• [Work task]: Copy out every line of the data exactly; do not include the images.

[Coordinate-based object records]
BEGIN

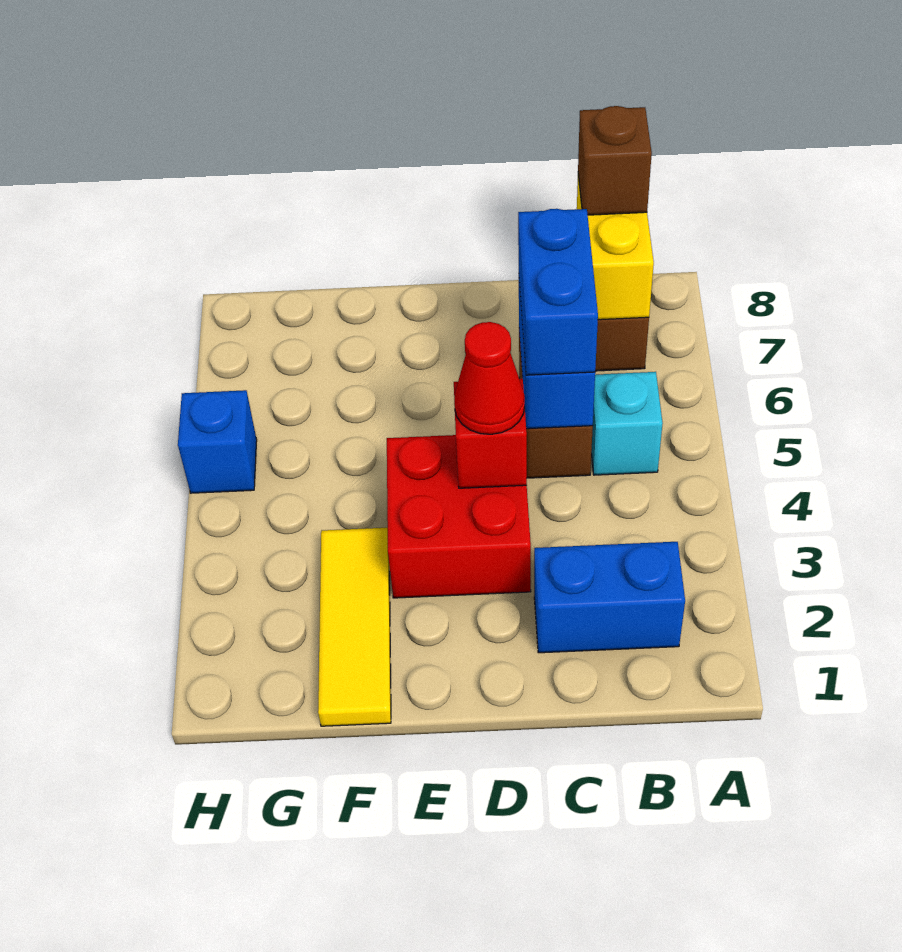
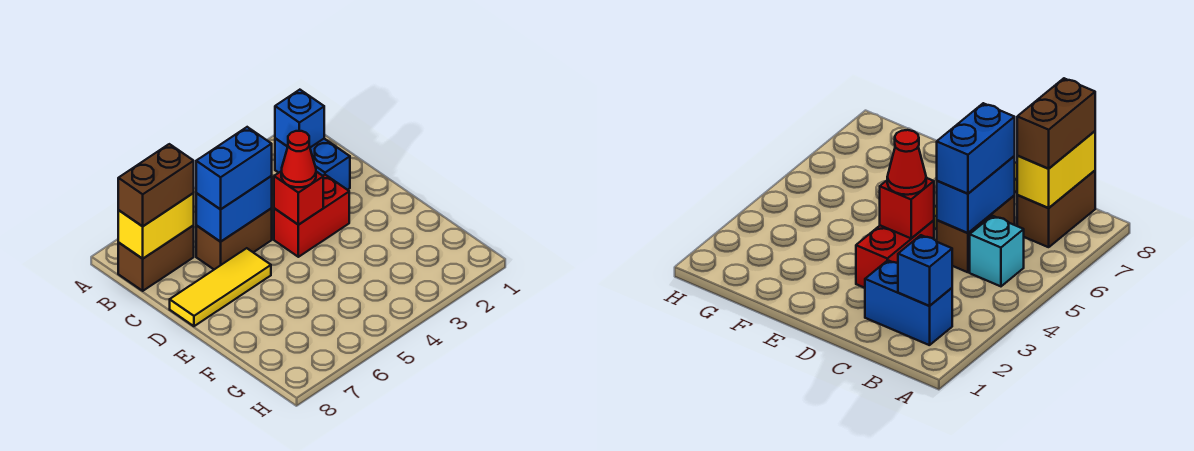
brown brick B8 level 3 -> brown brick B7:B8 level 3
red brick D3:E4 level 1 -> red brick D3:D4 level 1
yellow tile F1:F3 level 1 -> yellow tile D6:D8 level 1
blue brick H5 level 1 -> blue brick B2 level 2

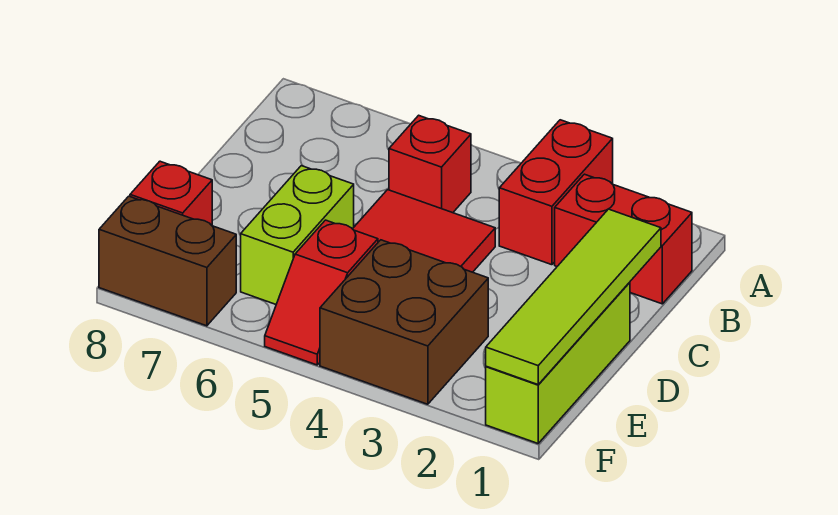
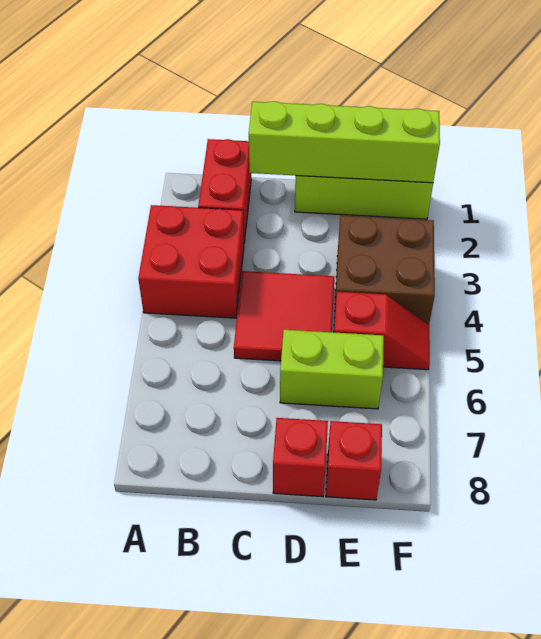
red brick A3:B3 level 1 -> red brick A3:B4 level 1
red brick B5 level 1 -> red brick D8 level 1
lime tile C1:F1 level 2 -> lime brick C1:F1 level 2
brown brick F7:F8 level 1 -> none

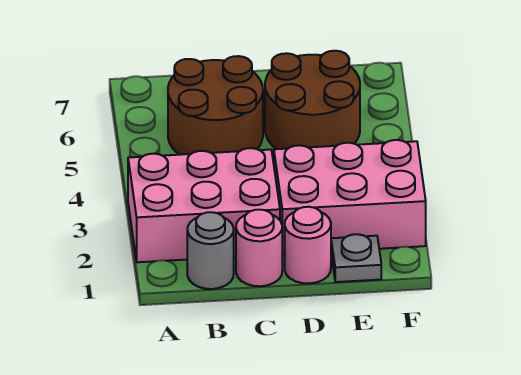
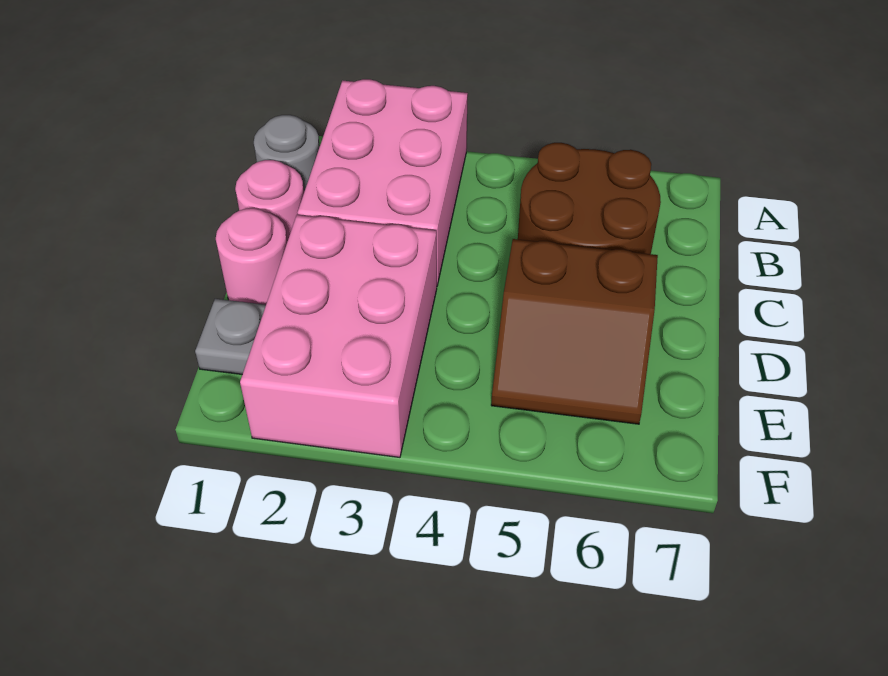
brown round brick D5:E6 level 1 -> brown slope D5:E6 level 1 top D

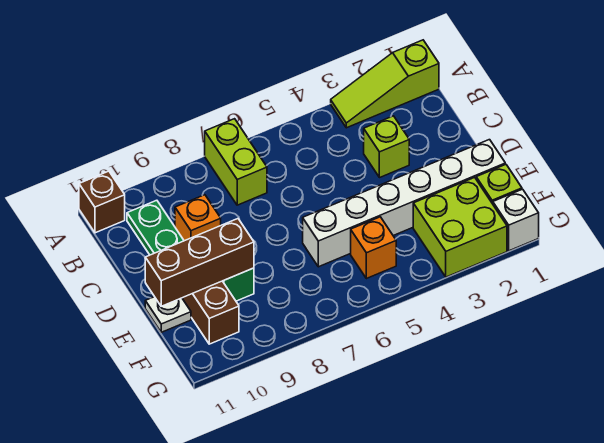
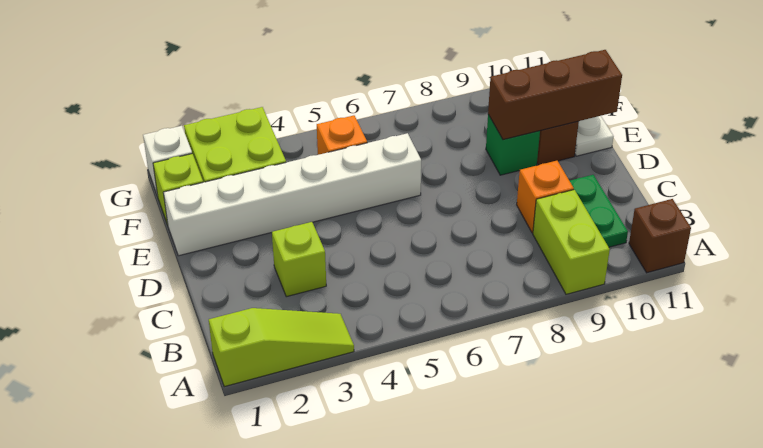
lime brick A7:B7 level 1 -> lime brick A9:B9 level 1

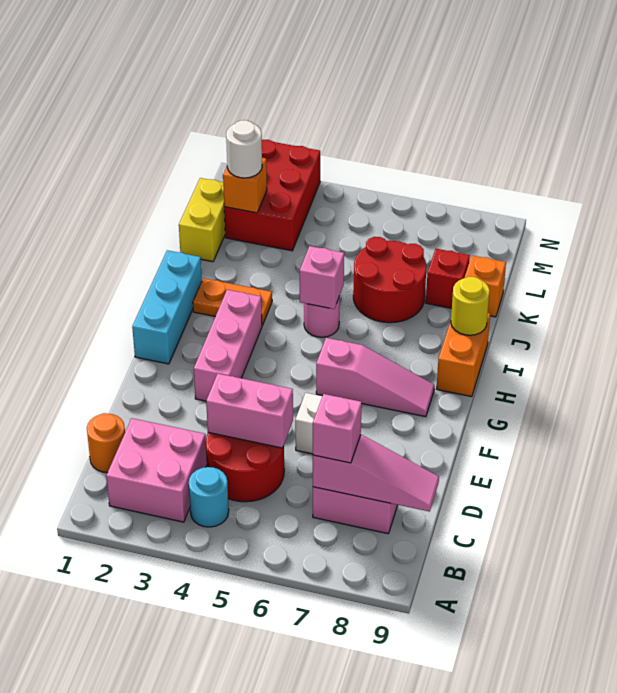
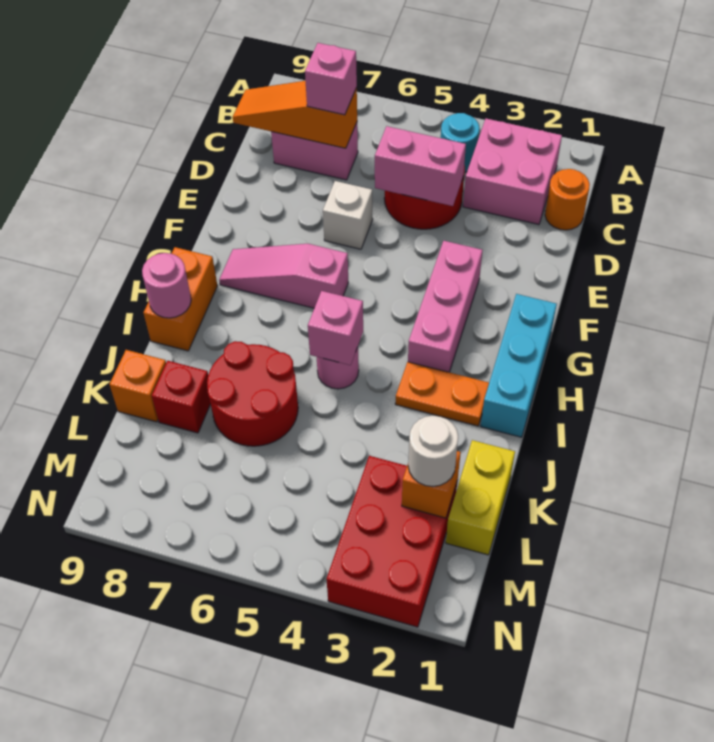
pink slope C7:C9 level 2 top 7 -> orange slope C7:C9 level 2 top 7
yellow round brick I9 level 2 -> pink round brick I9 level 2

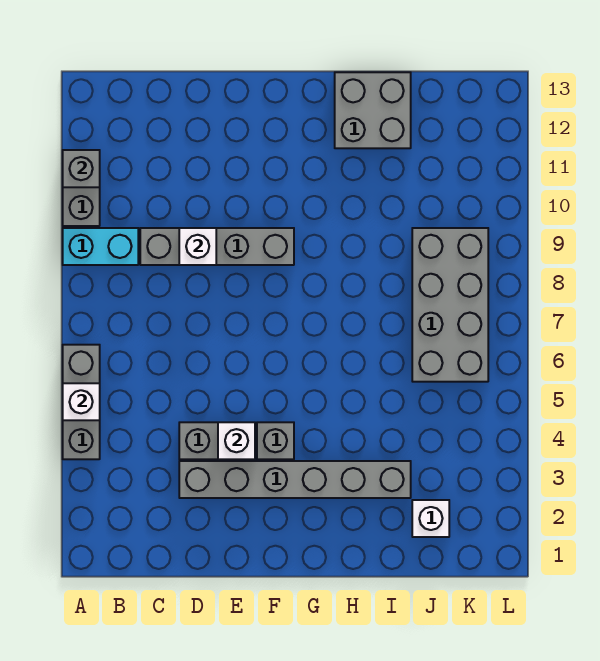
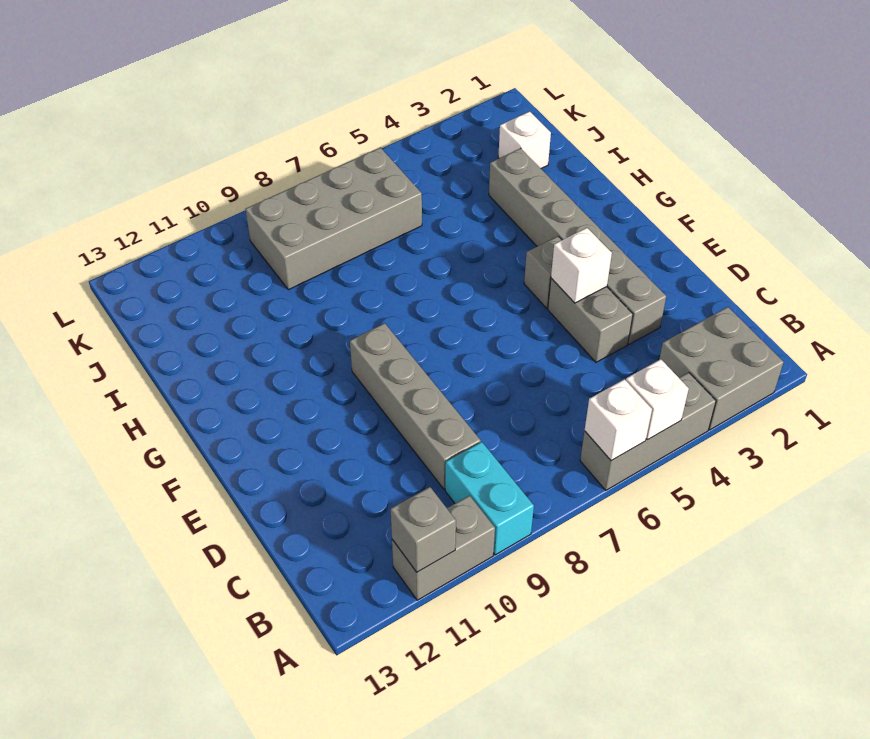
white brick D9 level 2 -> white brick A6 level 2
grey brick H12:I13 level 1 -> grey brick A2:B3 level 1

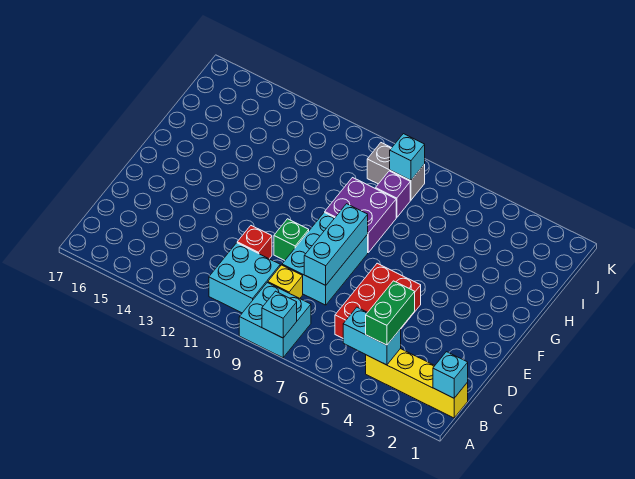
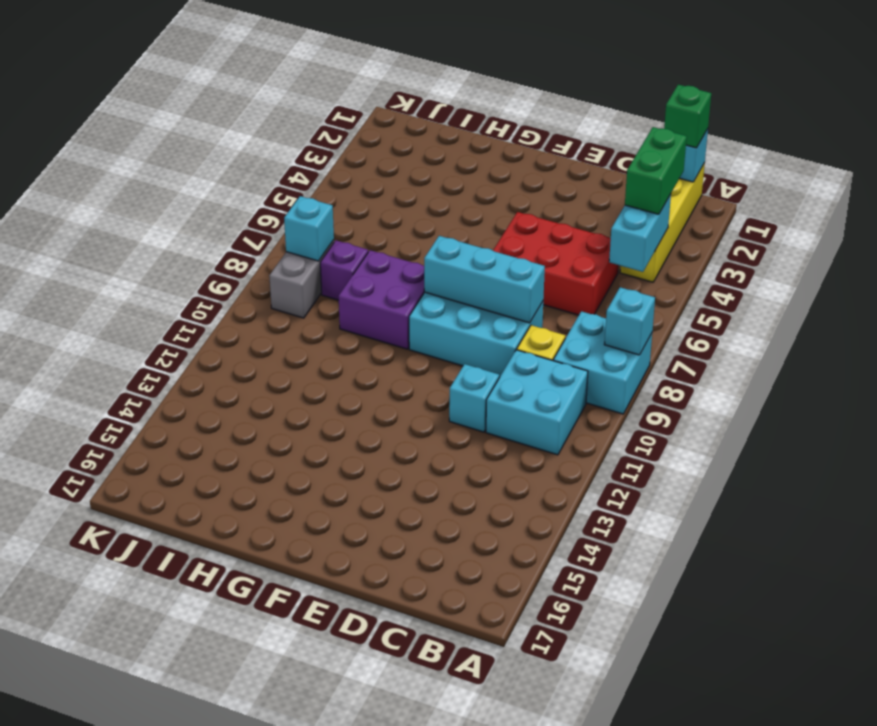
green brick B4:C4 level 3 -> green brick B3:B4 level 3
red brick D11 level 1 -> cyan brick D11 level 1
green brick E10 level 1 -> green brick B1 level 3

END

• [Output of the exercise]:
brown brick B8 level 3 -> brown brick B7:B8 level 3
red brick D3:E4 level 1 -> red brick D3:D4 level 1
yellow tile F1:F3 level 1 -> yellow tile D6:D8 level 1
blue brick H5 level 1 -> blue brick B2 level 2

red brick A3:B3 level 1 -> red brick A3:B4 level 1
red brick B5 level 1 -> red brick D8 level 1
lime tile C1:F1 level 2 -> lime brick C1:F1 level 2
brown brick F7:F8 level 1 -> none

brown round brick D5:E6 level 1 -> brown slope D5:E6 level 1 top D

lime brick A7:B7 level 1 -> lime brick A9:B9 level 1

pink slope C7:C9 level 2 top 7 -> orange slope C7:C9 level 2 top 7
yellow round brick I9 level 2 -> pink round brick I9 level 2

white brick D9 level 2 -> white brick A6 level 2
grey brick H12:I13 level 1 -> grey brick A2:B3 level 1

green brick B4:C4 level 3 -> green brick B3:B4 level 3
red brick D11 level 1 -> cyan brick D11 level 1
green brick E10 level 1 -> green brick B1 level 3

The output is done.